*DATA LINES*
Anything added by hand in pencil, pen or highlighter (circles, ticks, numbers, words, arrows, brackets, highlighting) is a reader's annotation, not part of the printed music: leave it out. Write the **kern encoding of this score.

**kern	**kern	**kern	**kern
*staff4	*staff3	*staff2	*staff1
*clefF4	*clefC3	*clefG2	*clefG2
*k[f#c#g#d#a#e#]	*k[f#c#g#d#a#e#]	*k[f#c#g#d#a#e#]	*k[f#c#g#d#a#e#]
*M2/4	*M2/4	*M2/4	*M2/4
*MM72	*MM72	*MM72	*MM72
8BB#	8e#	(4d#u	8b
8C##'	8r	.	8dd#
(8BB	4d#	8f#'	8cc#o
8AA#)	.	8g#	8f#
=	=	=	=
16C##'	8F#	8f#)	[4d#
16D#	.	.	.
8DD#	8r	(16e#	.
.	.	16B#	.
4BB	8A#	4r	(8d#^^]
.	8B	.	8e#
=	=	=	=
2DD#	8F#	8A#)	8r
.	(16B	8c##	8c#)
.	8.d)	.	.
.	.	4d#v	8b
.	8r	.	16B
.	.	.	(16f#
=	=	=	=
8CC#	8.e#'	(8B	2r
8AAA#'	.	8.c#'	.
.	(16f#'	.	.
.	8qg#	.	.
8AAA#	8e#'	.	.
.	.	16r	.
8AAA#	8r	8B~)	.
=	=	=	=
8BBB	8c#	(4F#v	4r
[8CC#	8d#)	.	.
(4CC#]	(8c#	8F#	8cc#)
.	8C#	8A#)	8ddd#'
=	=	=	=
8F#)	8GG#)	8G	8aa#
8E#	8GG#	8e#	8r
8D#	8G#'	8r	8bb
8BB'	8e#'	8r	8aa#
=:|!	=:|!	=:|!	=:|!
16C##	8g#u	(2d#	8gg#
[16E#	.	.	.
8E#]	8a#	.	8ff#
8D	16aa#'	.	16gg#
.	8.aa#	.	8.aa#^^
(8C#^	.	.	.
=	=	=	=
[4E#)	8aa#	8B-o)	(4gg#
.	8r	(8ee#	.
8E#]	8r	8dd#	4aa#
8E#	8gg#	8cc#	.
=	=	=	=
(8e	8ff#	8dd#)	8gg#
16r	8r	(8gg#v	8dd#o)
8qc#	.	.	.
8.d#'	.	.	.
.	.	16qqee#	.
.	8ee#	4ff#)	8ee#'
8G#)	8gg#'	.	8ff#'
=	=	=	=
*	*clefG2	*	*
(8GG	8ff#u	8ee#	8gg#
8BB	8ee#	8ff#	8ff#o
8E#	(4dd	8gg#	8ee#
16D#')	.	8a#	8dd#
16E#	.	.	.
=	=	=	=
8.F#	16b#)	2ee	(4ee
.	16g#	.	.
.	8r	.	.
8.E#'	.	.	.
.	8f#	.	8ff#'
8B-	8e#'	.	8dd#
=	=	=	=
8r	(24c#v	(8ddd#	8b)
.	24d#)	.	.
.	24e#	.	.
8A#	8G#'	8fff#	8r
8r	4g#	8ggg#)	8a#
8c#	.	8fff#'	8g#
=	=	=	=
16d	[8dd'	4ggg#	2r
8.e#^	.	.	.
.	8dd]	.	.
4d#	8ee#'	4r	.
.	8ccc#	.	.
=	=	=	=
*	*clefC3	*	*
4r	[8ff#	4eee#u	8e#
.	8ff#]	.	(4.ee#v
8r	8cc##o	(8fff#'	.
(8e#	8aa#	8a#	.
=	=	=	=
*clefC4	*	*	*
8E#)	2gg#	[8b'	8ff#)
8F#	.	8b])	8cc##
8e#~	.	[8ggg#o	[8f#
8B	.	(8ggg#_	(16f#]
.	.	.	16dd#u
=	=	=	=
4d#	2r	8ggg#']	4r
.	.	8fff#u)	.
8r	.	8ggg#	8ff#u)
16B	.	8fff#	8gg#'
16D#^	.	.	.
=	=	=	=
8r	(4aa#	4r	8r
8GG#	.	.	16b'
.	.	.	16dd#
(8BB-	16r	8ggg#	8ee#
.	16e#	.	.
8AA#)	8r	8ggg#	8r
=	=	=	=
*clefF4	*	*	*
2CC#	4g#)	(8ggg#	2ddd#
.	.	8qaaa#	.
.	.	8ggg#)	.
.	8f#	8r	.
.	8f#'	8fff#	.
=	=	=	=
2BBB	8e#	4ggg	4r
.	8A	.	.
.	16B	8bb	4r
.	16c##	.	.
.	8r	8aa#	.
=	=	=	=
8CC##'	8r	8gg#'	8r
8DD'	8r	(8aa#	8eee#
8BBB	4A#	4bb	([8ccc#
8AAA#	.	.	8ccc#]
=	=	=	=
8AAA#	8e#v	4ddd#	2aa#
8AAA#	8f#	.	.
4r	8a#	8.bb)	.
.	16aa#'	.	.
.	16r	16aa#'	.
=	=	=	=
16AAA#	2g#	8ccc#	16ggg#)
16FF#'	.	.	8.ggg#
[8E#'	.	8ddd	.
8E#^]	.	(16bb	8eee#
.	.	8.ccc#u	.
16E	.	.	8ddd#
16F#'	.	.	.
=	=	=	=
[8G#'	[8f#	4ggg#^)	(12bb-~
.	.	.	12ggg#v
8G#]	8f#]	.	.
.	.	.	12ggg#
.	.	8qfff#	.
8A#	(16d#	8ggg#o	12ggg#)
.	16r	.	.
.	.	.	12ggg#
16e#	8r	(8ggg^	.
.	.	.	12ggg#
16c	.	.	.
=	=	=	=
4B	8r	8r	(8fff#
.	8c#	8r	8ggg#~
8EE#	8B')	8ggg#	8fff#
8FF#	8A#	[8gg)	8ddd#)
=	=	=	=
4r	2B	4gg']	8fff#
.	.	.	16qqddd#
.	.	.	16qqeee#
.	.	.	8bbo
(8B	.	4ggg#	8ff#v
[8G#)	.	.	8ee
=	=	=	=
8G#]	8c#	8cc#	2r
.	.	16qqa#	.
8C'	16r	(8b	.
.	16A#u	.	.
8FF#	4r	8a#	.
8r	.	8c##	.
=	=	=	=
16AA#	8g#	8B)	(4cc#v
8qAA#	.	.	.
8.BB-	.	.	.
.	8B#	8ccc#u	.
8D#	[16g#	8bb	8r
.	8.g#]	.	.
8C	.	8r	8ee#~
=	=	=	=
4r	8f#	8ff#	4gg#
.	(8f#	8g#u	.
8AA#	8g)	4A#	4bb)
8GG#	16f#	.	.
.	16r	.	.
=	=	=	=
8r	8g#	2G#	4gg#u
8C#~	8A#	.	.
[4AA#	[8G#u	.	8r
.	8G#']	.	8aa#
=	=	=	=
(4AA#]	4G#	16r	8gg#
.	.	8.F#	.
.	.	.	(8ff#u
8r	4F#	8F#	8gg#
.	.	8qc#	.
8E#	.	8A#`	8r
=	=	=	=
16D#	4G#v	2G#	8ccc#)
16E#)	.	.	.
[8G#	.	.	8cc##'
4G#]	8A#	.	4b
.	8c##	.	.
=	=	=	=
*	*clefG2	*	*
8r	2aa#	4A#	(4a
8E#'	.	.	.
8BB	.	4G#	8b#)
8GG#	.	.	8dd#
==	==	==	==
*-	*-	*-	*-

*JOB*
Locate every line above that contains the string "kern" with the same capitalization, and copy each of those lines.

*SOLUTION FOR THIS TASK*
Anything added by hand in pencil, pen or highlighter (circles, ticks, numbers, words, arrows, brackets, highlighting) is a reader's annotation, not part of the printed music: leave it out. Write the **kern encoding of this score.
**kern	**kern	**kern	**kern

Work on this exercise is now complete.